[Data extracted from a collection]
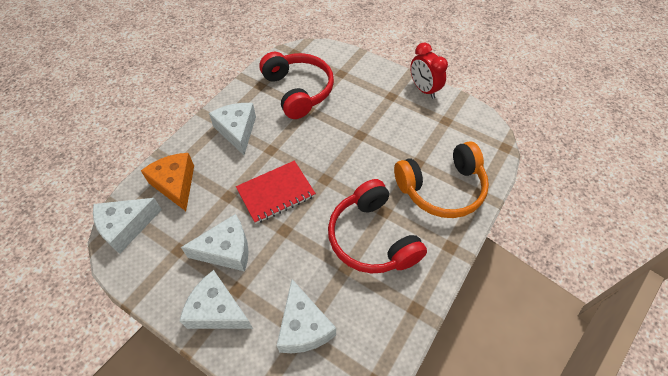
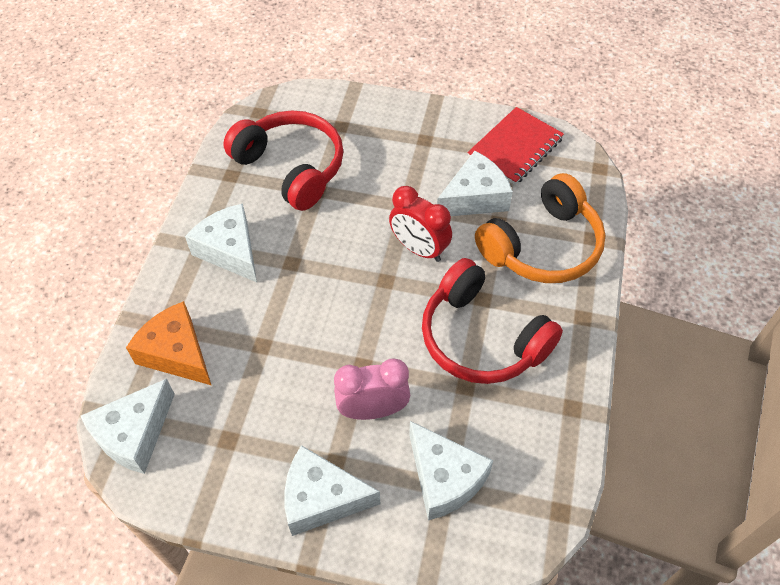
camera: 20 degrees left, 0 degrees up
(226, 250) = (296, 418): white cheese -> white cheese (475, 198)
(276, 193) = (327, 320): red notebook -> red notebook (515, 148)
(277, 262) = (373, 410): none -> pink clock
(423, 89) = (464, 118): red clock -> red clock (419, 249)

**TASK**: Leave the images behind and write out every entry exactly.

**RESULT FOR THIS TASK**:
camera: 20 degrees left, 0 degrees up
(226, 250) = (296, 418): white cheese -> white cheese (475, 198)
(276, 193) = (327, 320): red notebook -> red notebook (515, 148)
(277, 262) = (373, 410): none -> pink clock
(423, 89) = (464, 118): red clock -> red clock (419, 249)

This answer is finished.